PROBLEM DESCRIPTION >>
Images in the data are to be skipped, while every line is restated exactly as written.

MATERIAL PROVIDED >>
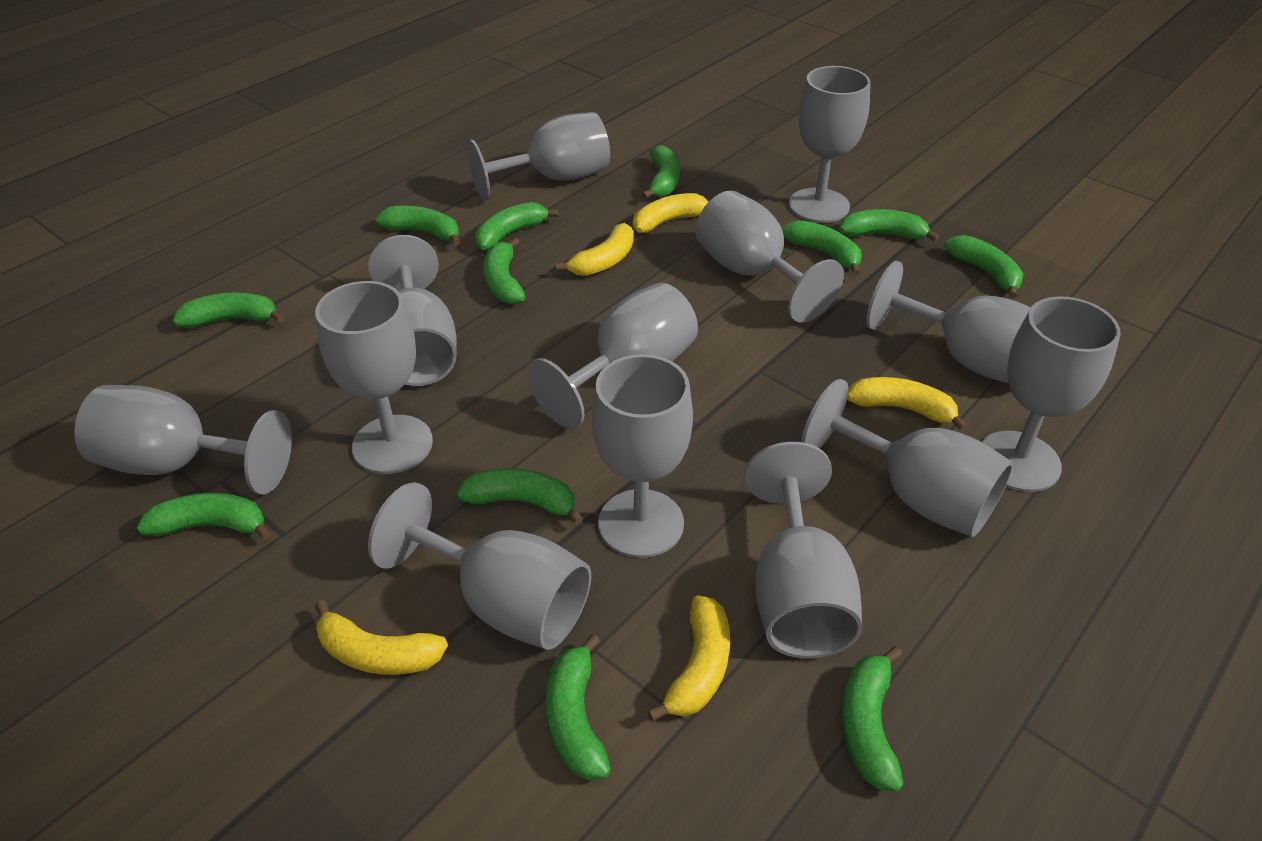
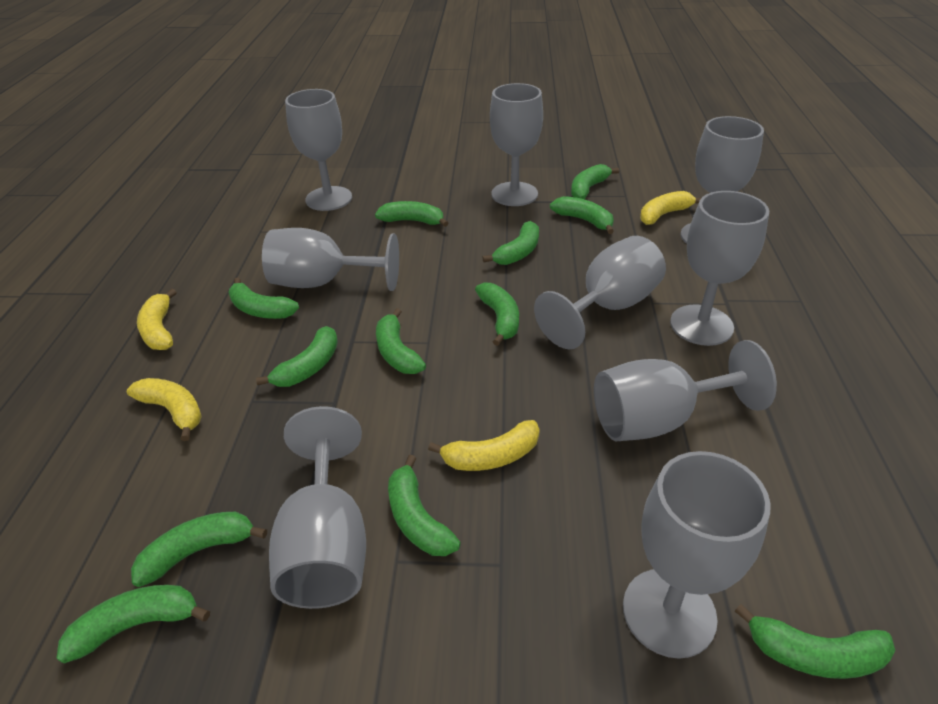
grey goblet: 13 -> 9
yellow banana: 5 -> 4

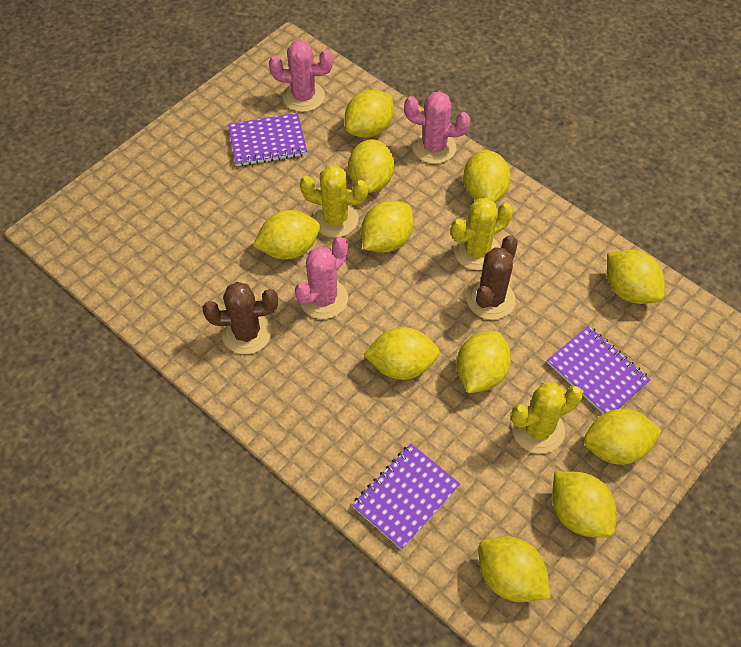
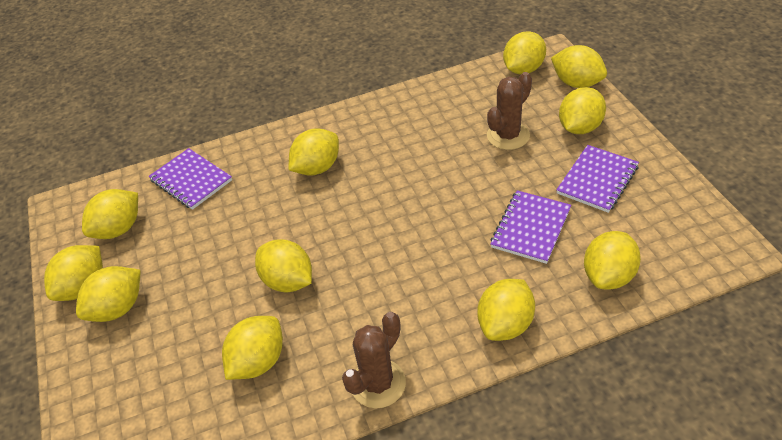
pink cactus: 3 -> 0
yellow cactus: 3 -> 0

FINISHED EXERCISE >>
grey goblet: 13 -> 9
yellow banana: 5 -> 4

pink cactus: 3 -> 0
yellow cactus: 3 -> 0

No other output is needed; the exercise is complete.